** WHAT TO PRODUCE **
Using the records that follow, copy every line containing the word "minus".

** MATERIALS PROVIDED **
────────

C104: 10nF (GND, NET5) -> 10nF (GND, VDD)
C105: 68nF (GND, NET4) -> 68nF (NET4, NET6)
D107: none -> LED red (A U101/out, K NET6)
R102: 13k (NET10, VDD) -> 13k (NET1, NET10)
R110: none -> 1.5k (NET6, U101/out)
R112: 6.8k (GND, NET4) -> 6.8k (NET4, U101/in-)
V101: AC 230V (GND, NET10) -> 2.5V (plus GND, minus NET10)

────────

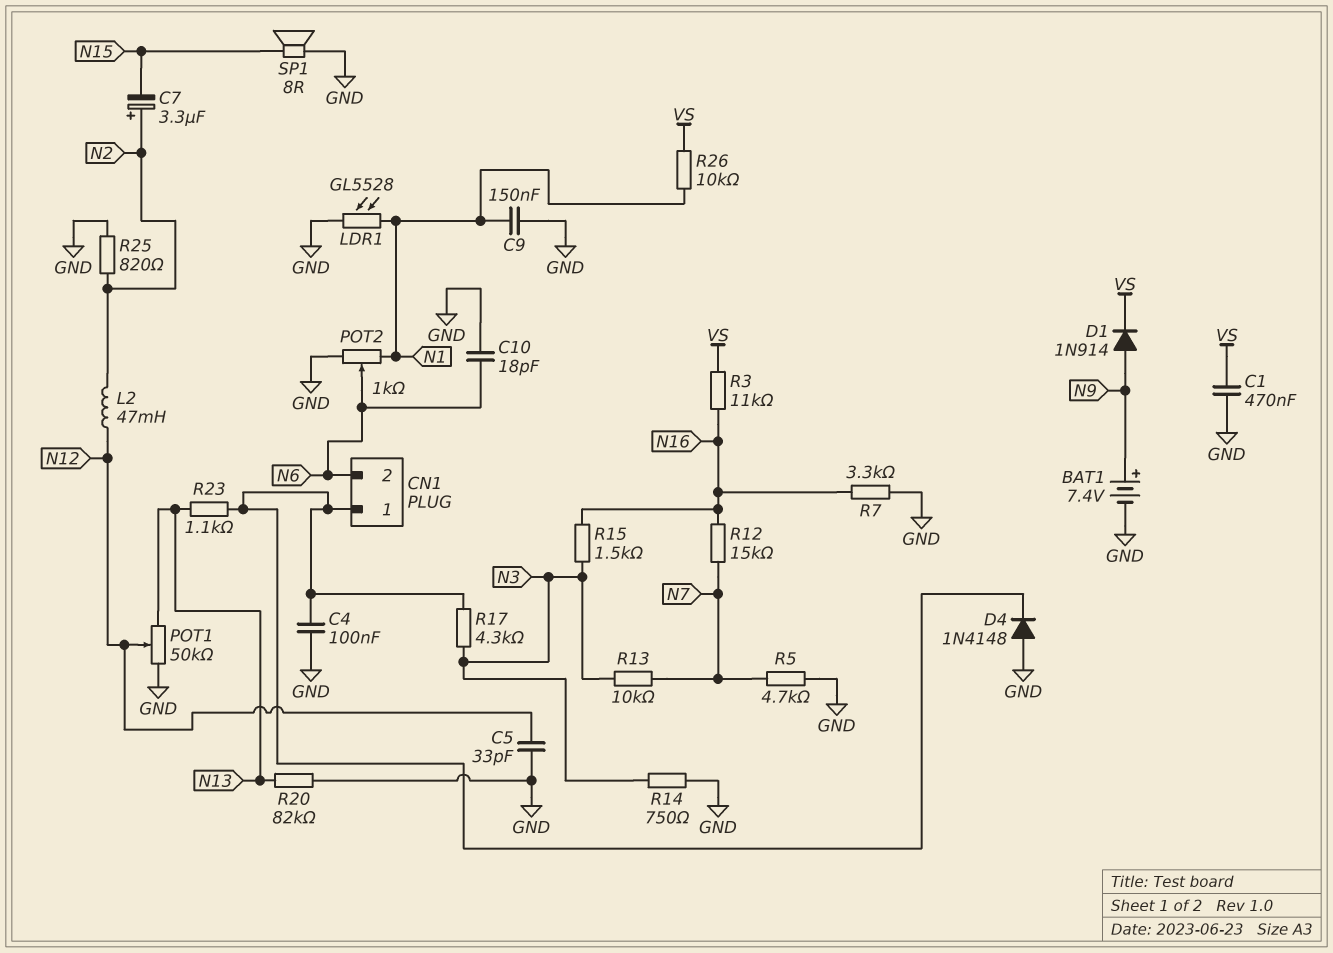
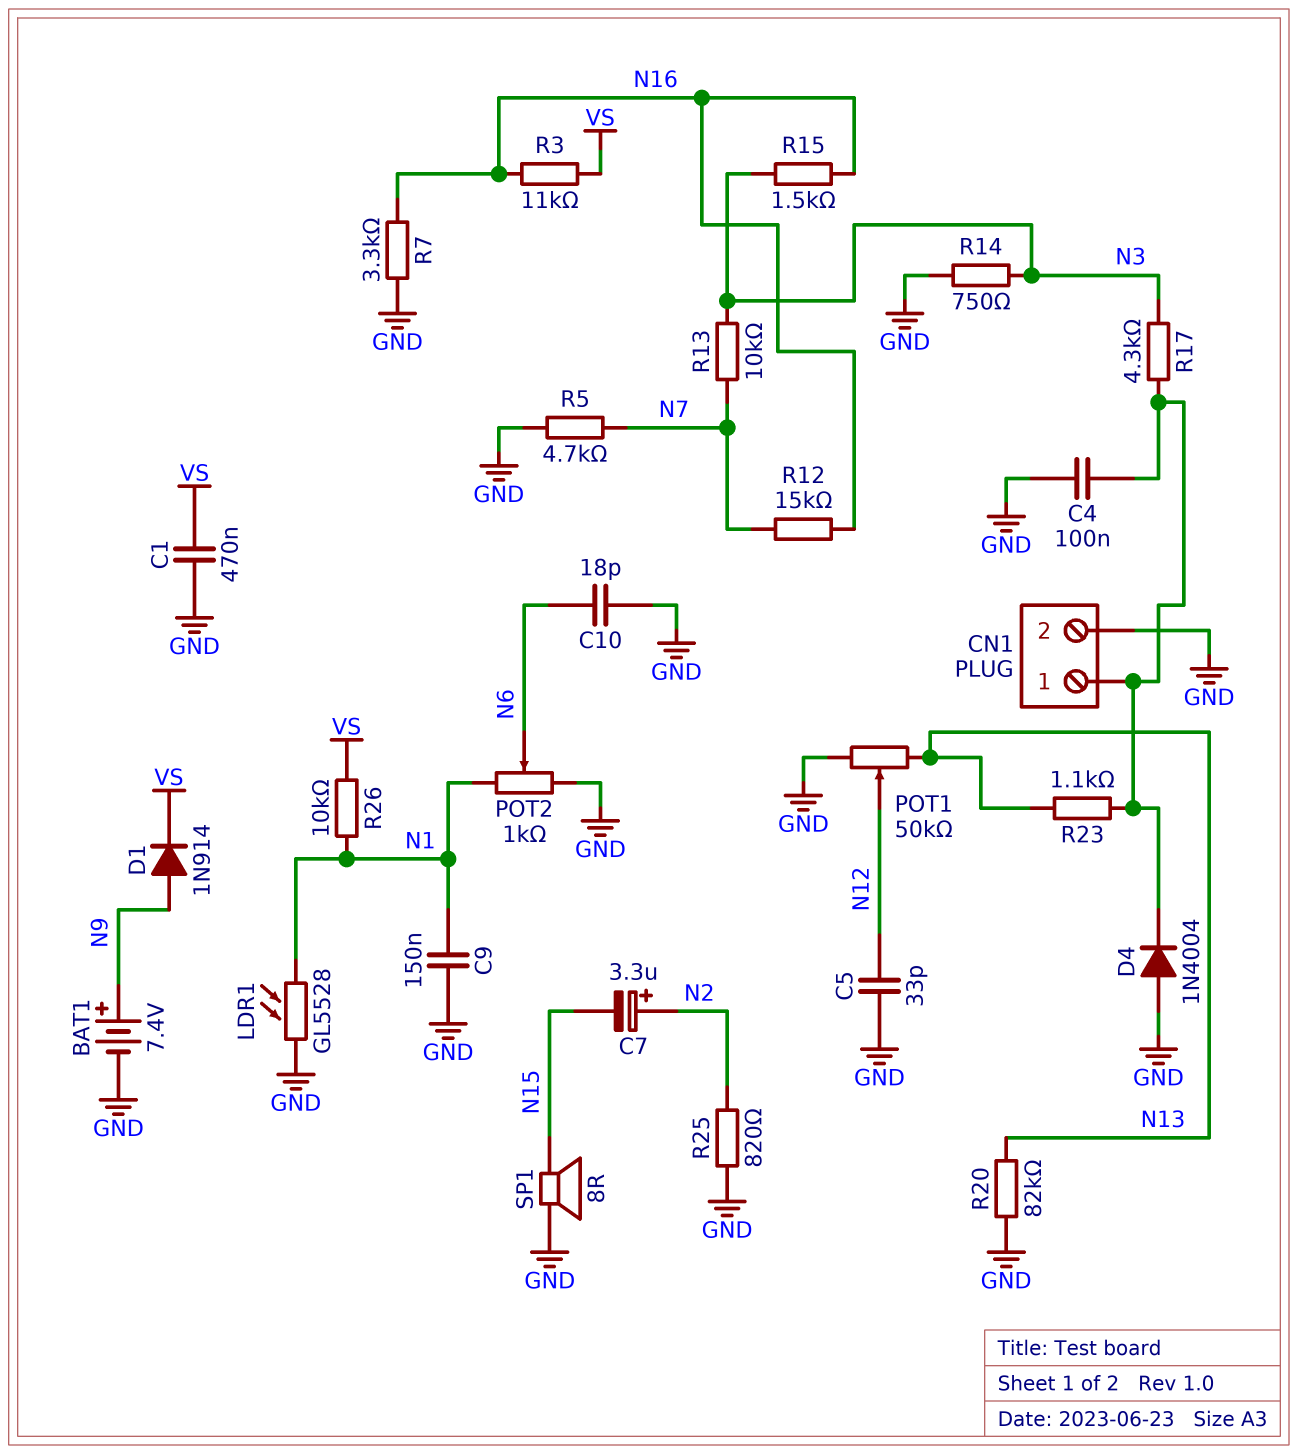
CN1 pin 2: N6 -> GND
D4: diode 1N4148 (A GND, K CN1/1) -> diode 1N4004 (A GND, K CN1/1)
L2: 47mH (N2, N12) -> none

────────

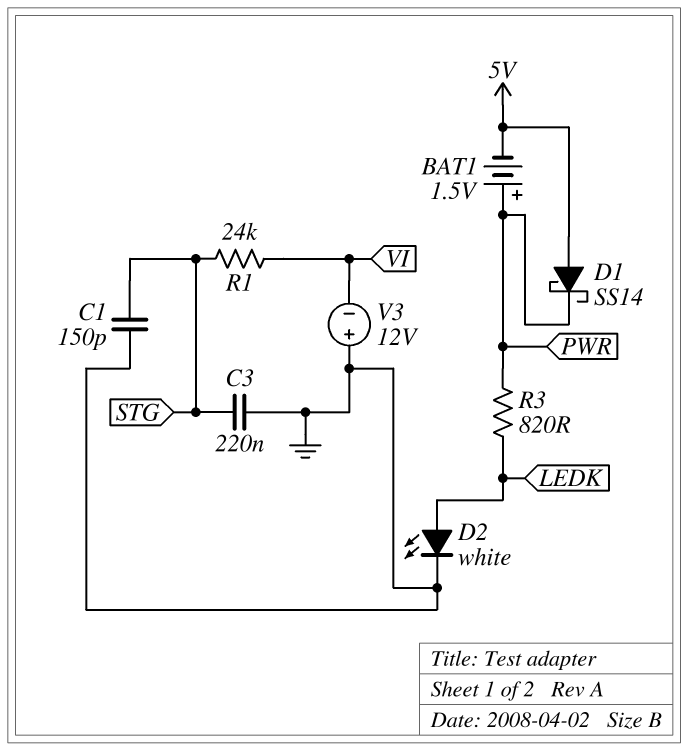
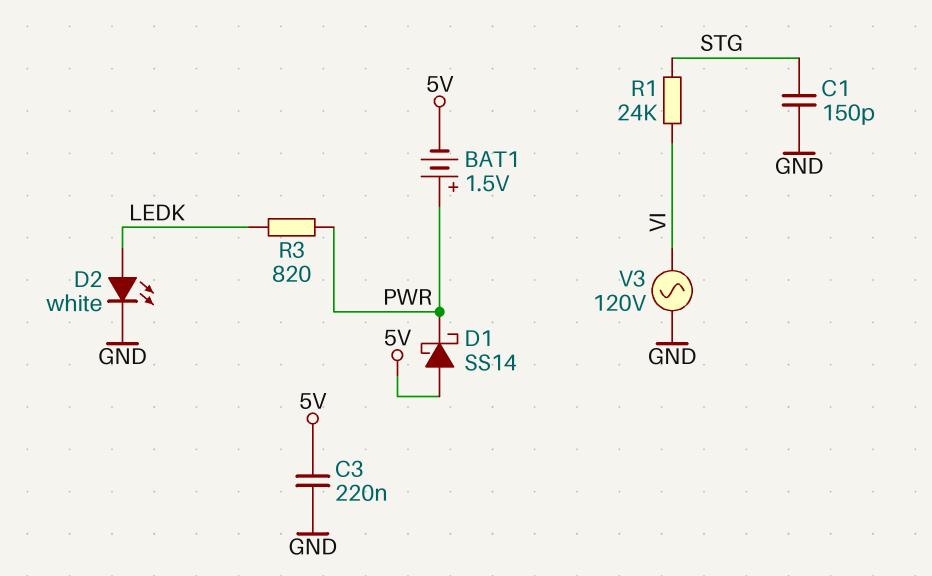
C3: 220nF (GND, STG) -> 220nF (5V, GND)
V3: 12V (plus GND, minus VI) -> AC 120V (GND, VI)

────────

** ANSWER **
V101: AC 230V (GND, NET10) -> 2.5V (plus GND, minus NET10)
V3: 12V (plus GND, minus VI) -> AC 120V (GND, VI)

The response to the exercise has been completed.